> _PROMPT_:
Lines with the word "diode" are the answer; copy each of them from the data below.

Detected change data:
◆ ◆ ◆

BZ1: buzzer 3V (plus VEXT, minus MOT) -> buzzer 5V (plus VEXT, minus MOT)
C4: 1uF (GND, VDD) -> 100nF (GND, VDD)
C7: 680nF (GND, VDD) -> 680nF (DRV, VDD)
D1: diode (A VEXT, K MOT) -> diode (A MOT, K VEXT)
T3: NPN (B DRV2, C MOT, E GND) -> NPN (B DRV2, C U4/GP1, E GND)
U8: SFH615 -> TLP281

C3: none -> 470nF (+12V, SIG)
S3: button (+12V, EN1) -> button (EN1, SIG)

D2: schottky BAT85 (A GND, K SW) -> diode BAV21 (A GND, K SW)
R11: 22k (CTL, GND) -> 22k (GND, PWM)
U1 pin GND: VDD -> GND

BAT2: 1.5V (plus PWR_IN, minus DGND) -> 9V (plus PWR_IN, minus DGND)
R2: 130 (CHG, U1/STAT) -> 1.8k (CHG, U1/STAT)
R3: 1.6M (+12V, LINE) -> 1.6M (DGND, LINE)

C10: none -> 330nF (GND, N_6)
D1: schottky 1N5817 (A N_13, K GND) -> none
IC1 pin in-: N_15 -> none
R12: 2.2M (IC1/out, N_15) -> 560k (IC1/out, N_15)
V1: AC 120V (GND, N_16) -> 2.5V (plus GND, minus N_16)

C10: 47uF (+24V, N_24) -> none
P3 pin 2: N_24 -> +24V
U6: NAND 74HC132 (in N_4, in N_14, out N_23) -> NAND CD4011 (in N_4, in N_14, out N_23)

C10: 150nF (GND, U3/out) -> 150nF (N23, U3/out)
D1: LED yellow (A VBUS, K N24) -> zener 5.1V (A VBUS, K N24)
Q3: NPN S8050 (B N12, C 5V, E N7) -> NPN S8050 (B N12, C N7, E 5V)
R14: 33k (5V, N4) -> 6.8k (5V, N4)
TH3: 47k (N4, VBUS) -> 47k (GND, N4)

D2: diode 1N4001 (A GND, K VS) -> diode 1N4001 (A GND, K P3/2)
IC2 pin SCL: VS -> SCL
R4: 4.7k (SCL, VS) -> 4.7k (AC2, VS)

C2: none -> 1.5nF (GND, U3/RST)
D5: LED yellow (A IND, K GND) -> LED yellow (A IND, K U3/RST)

◆ ◆ ◆

> _RESPONSE TO THE TASK_:
D1: diode (A VEXT, K MOT) -> diode (A MOT, K VEXT)
D2: schottky BAT85 (A GND, K SW) -> diode BAV21 (A GND, K SW)
D2: diode 1N4001 (A GND, K VS) -> diode 1N4001 (A GND, K P3/2)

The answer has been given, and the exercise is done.